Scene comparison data
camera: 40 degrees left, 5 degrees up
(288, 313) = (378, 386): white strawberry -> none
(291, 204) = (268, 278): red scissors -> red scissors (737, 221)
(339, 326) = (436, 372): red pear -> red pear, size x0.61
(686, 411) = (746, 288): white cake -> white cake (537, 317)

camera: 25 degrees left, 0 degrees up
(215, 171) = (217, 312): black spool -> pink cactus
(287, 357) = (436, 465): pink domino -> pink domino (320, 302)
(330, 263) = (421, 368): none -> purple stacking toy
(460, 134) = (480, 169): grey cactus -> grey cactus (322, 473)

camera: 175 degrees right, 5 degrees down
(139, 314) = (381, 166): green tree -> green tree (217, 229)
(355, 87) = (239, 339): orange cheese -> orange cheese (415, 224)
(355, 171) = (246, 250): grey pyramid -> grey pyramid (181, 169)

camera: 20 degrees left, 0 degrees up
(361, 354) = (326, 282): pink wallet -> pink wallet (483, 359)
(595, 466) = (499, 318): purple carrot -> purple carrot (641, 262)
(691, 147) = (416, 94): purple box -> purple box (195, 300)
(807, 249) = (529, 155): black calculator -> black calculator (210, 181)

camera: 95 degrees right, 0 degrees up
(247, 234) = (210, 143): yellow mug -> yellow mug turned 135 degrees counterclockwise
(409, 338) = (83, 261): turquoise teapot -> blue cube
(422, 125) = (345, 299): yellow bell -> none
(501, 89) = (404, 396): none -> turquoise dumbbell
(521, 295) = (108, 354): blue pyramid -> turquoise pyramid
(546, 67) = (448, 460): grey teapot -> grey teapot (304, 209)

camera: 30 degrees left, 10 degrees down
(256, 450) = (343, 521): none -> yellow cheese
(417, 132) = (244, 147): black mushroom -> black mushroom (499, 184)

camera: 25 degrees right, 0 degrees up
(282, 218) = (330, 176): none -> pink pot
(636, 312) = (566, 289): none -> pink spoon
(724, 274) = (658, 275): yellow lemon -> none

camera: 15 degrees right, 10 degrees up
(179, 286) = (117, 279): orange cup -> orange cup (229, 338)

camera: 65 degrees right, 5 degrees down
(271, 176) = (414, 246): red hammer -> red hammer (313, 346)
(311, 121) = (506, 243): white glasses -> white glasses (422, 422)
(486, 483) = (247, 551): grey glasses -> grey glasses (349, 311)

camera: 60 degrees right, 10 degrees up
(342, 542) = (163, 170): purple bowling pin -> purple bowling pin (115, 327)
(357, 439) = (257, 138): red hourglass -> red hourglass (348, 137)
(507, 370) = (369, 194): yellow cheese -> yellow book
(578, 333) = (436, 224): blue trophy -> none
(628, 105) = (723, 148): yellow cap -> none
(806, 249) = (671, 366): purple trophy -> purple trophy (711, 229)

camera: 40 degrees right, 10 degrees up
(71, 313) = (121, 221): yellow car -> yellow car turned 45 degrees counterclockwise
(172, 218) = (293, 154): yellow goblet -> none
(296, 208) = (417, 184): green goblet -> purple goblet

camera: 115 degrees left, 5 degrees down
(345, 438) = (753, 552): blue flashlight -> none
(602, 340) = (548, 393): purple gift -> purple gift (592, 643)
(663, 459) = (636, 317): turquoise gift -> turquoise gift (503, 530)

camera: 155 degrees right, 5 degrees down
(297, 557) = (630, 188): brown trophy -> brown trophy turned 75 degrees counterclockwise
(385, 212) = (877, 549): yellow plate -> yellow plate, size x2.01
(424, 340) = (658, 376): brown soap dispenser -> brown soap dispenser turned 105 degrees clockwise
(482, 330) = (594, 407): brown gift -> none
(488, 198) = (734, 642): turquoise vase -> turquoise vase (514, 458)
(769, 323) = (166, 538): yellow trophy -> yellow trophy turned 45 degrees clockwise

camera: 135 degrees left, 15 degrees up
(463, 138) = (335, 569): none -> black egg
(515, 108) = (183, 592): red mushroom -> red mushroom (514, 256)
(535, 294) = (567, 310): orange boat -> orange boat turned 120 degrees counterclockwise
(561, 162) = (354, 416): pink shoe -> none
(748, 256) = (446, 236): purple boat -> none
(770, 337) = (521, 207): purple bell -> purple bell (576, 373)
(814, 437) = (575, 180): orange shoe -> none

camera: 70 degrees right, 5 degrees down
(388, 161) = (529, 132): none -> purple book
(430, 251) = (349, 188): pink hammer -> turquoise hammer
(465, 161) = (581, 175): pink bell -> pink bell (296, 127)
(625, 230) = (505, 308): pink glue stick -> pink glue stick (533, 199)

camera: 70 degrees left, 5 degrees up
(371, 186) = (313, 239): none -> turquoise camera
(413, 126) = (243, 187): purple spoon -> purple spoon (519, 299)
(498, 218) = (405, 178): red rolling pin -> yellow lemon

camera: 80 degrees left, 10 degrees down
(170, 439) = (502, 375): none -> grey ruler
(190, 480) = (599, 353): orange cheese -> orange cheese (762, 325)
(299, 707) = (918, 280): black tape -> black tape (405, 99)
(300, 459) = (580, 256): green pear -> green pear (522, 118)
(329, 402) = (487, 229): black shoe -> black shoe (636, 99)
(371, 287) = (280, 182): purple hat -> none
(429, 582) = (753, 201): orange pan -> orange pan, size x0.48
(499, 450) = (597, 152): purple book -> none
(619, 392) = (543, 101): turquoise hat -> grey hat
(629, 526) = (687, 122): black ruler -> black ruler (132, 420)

#### WHAT THE TASK REQUIRES:
The answer consists of every line above in which the word "green" occurs.

#### YOUR SOLUTION:
(139, 314) = (381, 166): green tree -> green tree (217, 229)
(296, 208) = (417, 184): green goblet -> purple goblet
(300, 459) = (580, 256): green pear -> green pear (522, 118)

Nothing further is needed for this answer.